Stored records
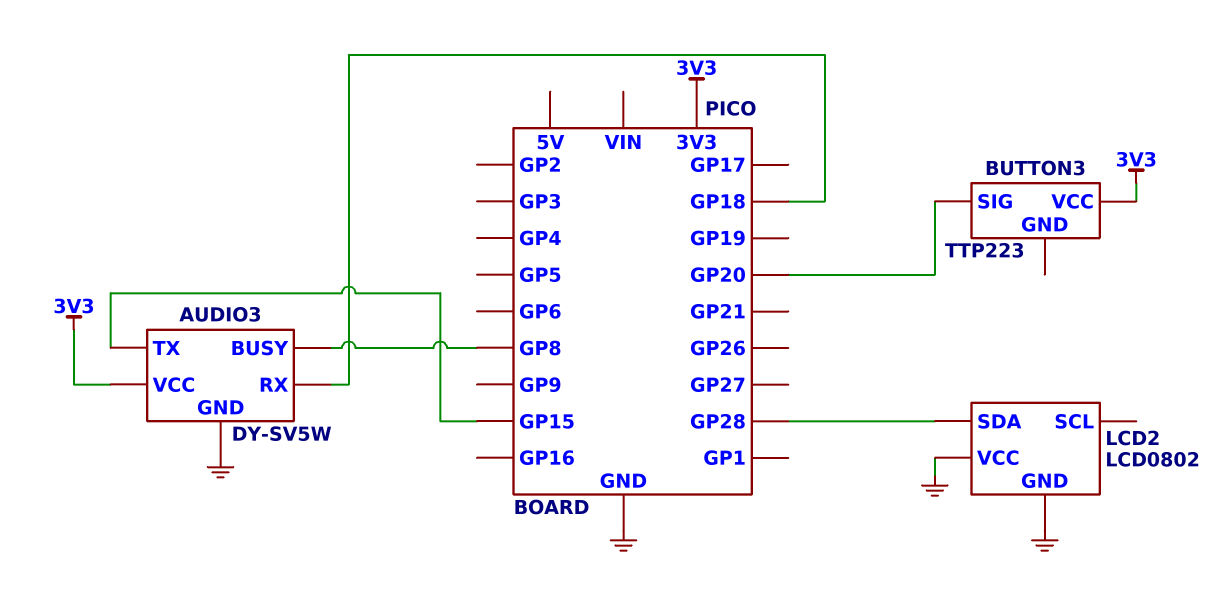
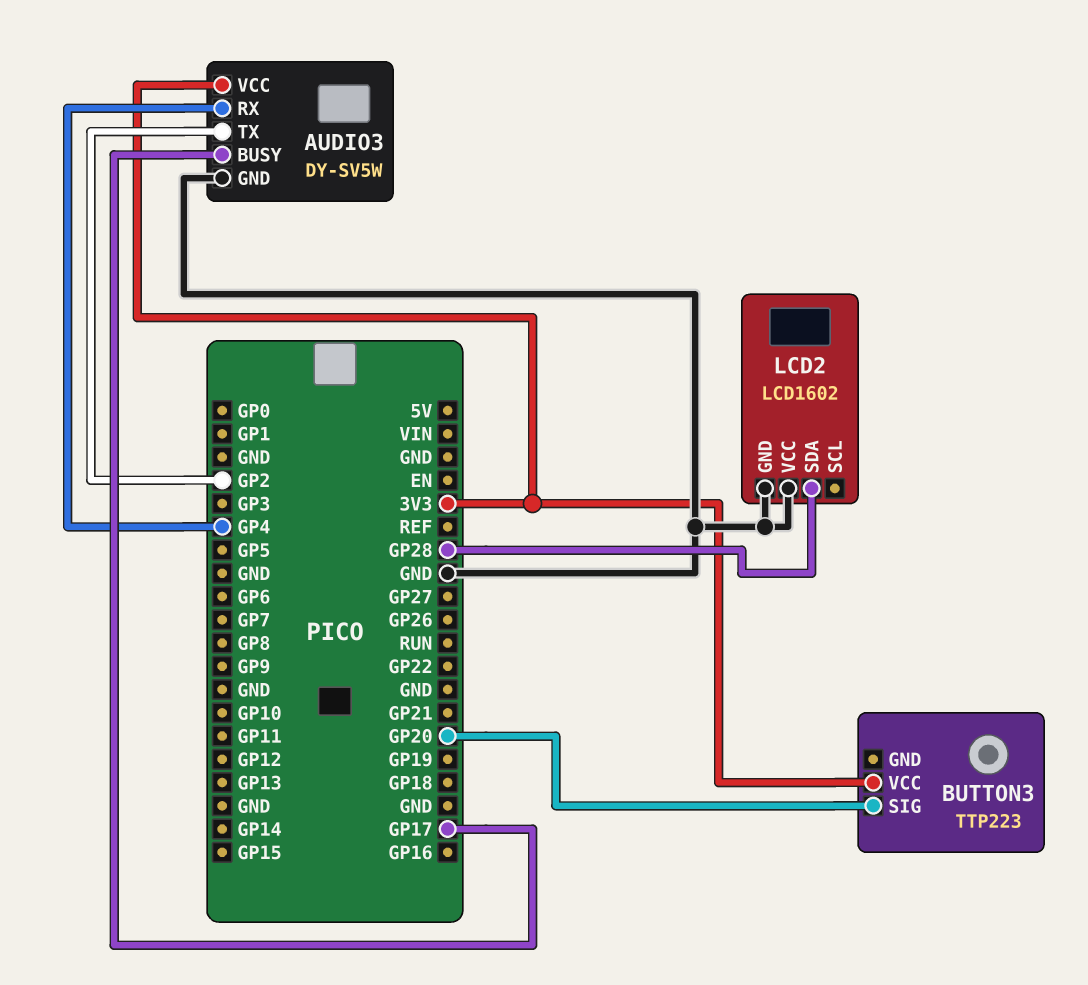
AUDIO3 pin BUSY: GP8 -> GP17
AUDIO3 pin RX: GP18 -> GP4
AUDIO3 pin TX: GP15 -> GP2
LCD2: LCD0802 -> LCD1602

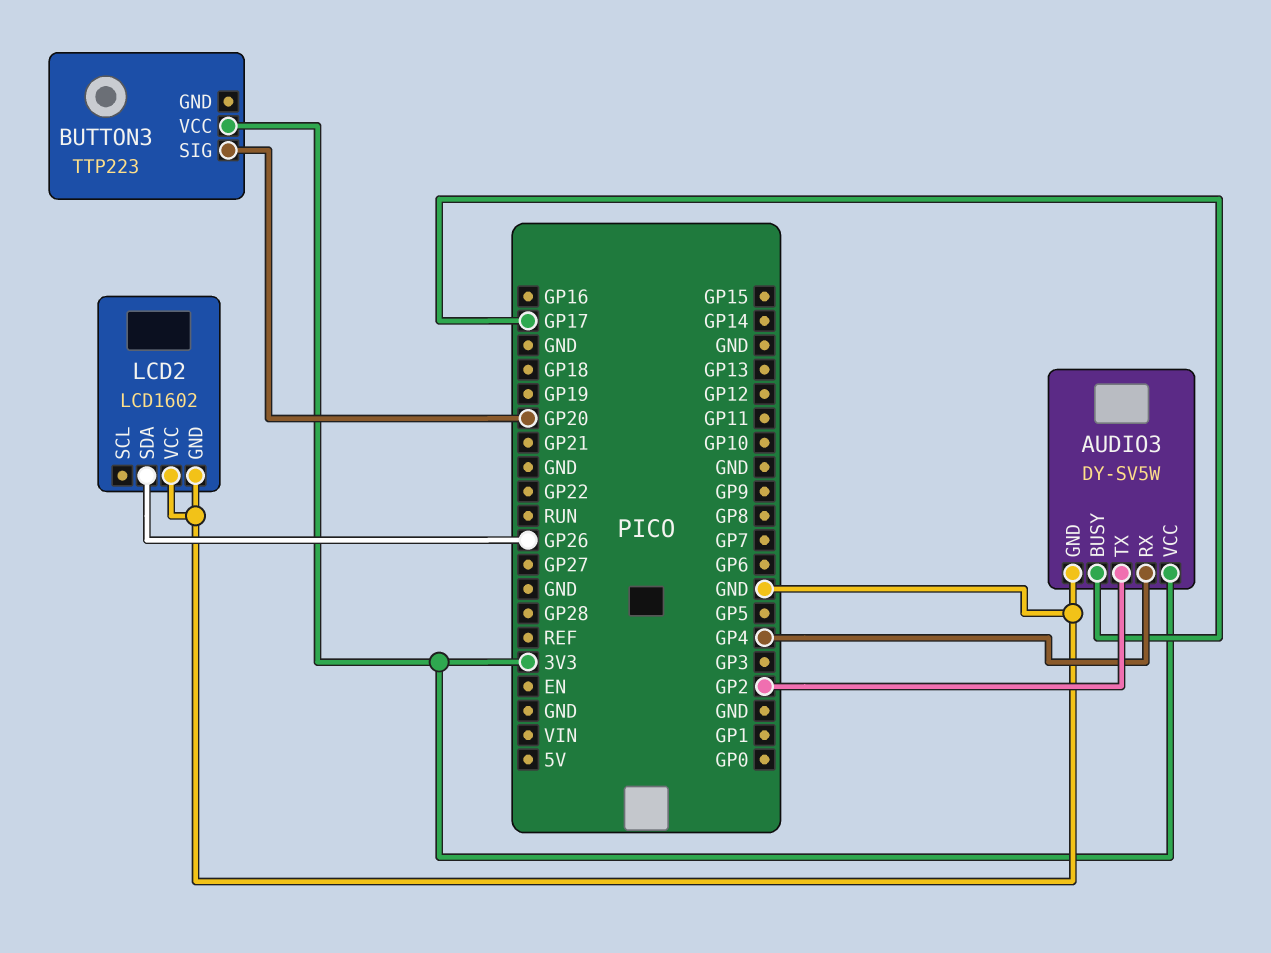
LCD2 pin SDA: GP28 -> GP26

--

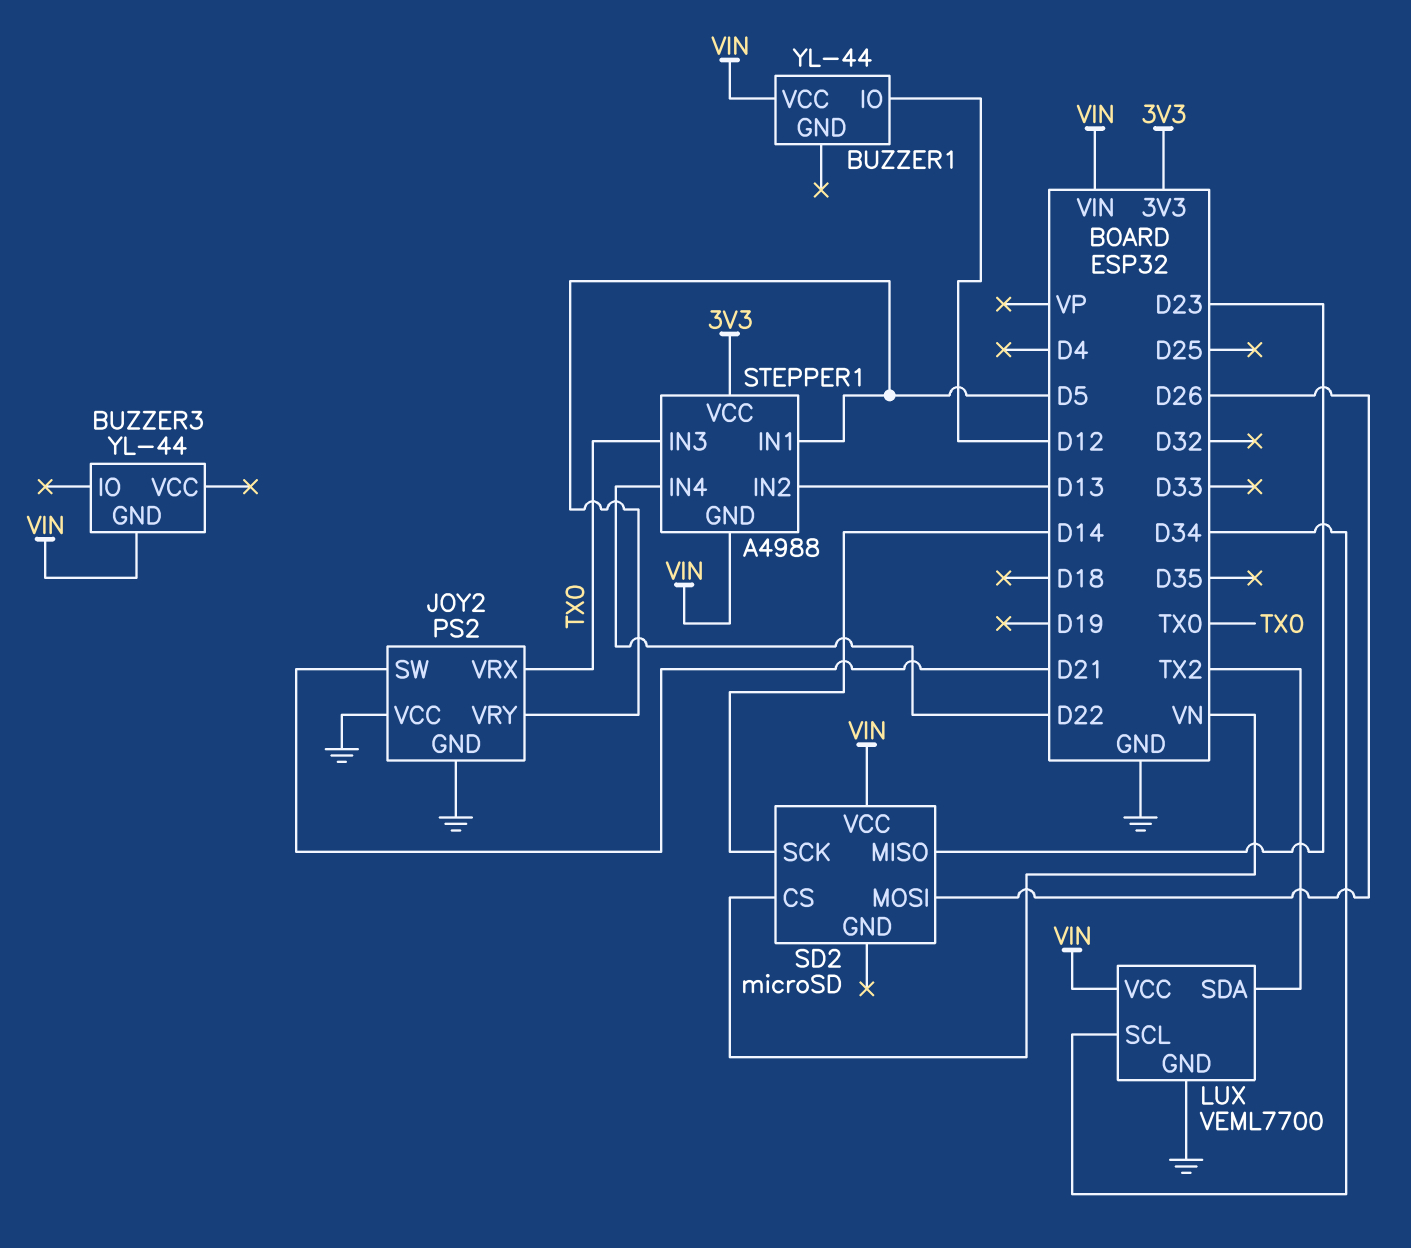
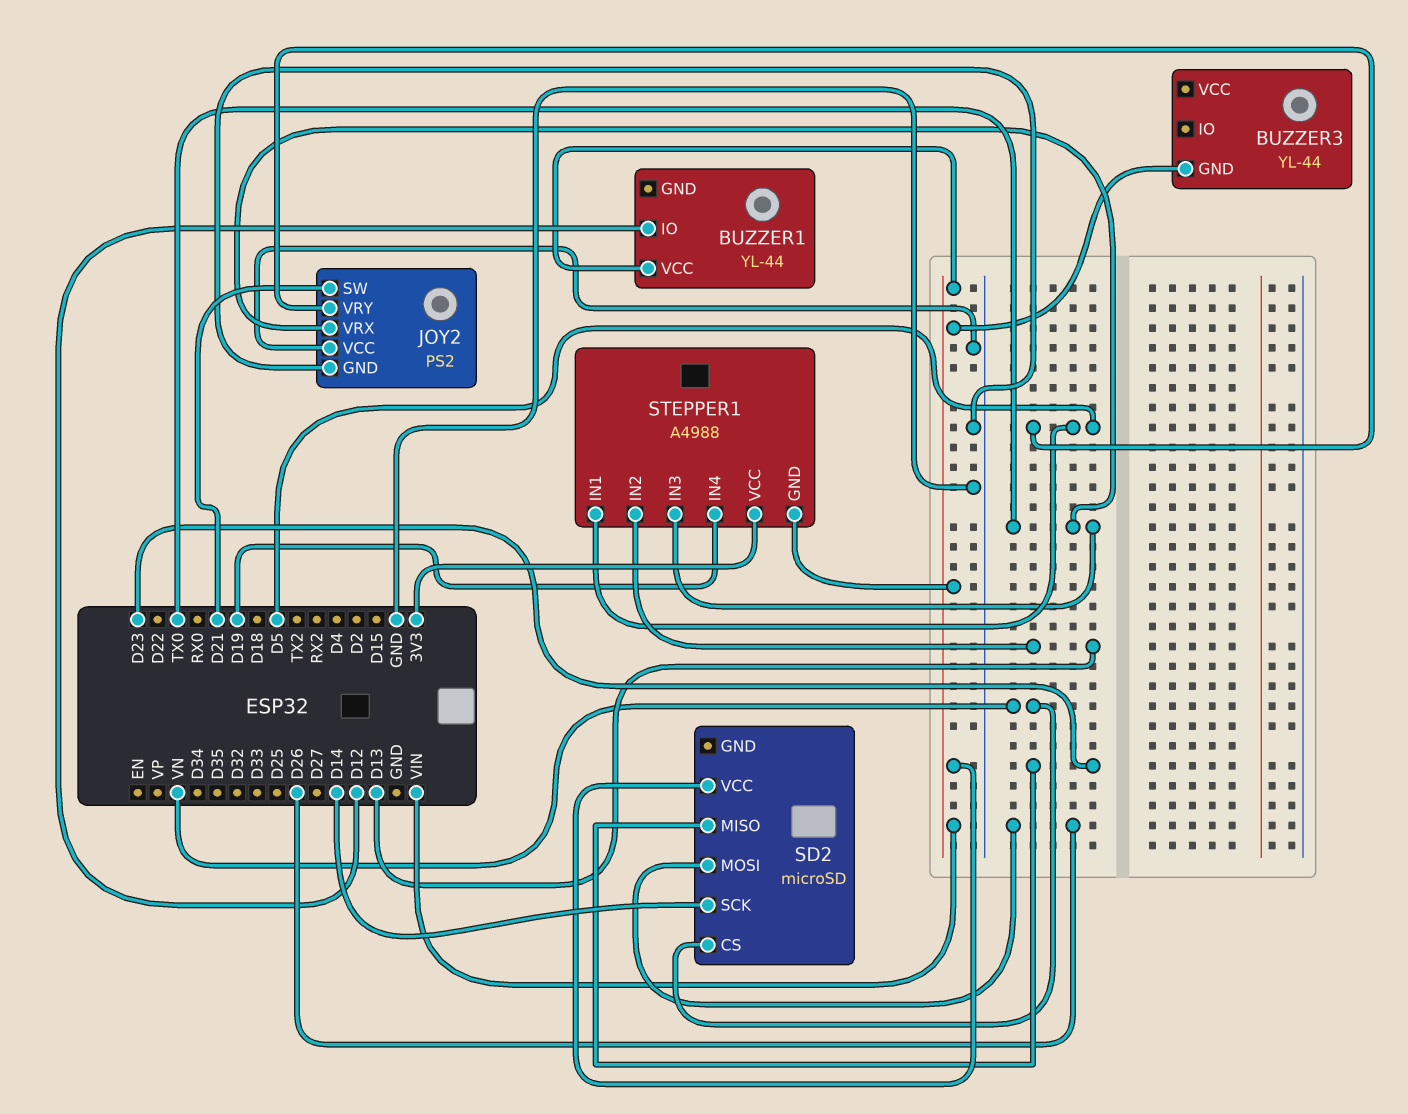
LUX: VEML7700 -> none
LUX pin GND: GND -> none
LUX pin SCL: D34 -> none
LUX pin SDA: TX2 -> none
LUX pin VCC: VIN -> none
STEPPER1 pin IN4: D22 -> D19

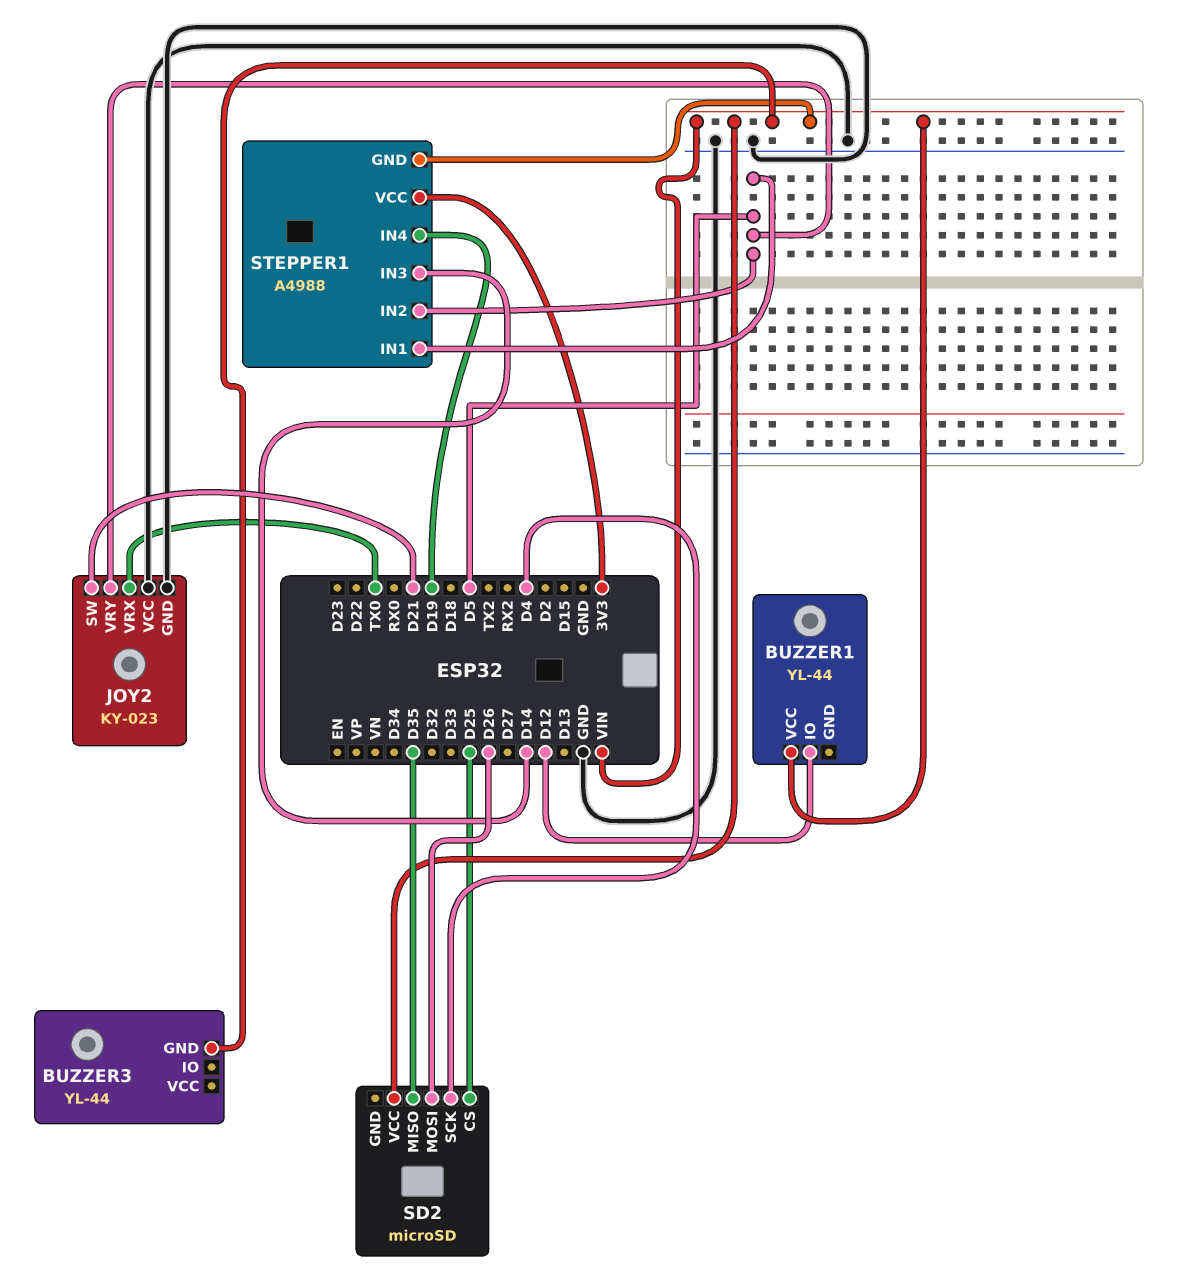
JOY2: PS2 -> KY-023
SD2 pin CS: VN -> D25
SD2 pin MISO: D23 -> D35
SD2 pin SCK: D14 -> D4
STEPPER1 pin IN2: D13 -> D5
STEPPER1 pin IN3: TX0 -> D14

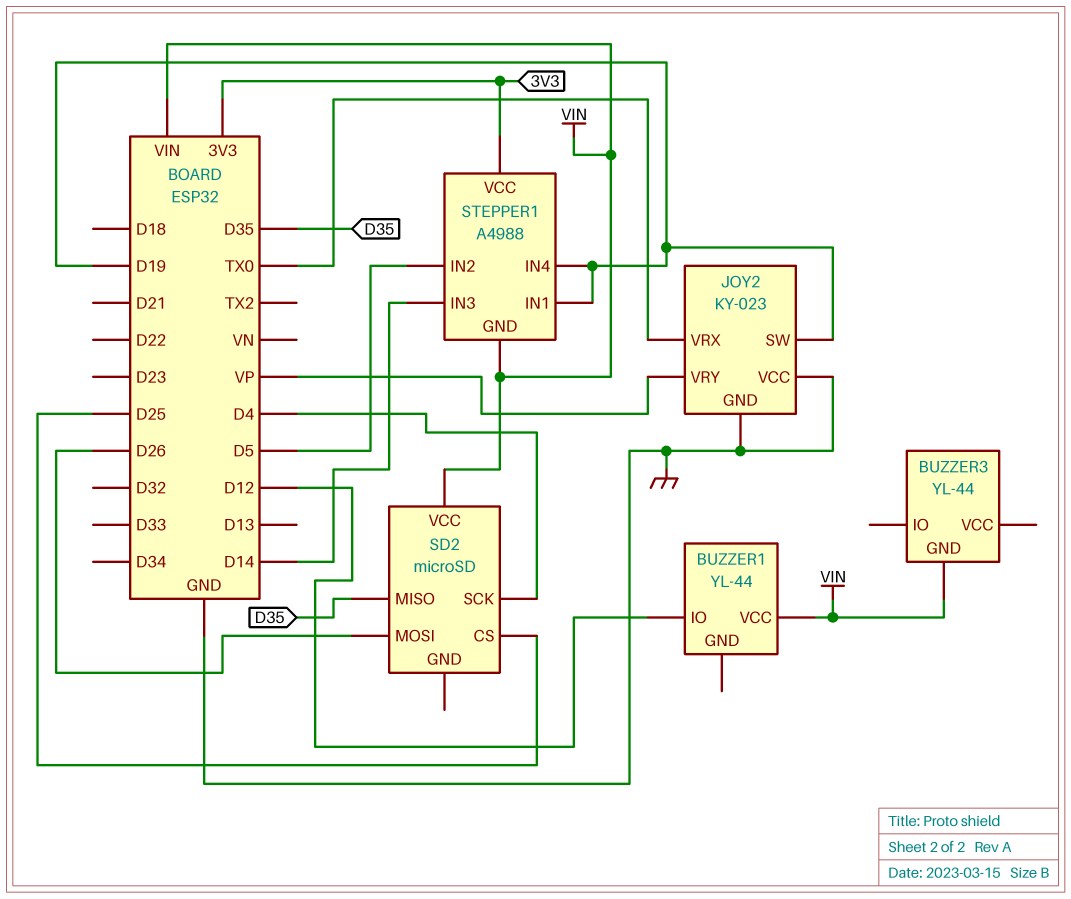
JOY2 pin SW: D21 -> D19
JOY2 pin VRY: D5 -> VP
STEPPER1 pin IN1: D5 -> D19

• _Assignment_
In the data above, find the line containing "STEPPER1 pin IN2: D13 -> D5" and the line containing "STEPPER1 pin IN1: D5 -> D19". Copy exactly the stretch from the first through the second, both included, leaving out any picture.

• _Response_
STEPPER1 pin IN2: D13 -> D5
STEPPER1 pin IN3: TX0 -> D14

JOY2 pin SW: D21 -> D19
JOY2 pin VRY: D5 -> VP
STEPPER1 pin IN1: D5 -> D19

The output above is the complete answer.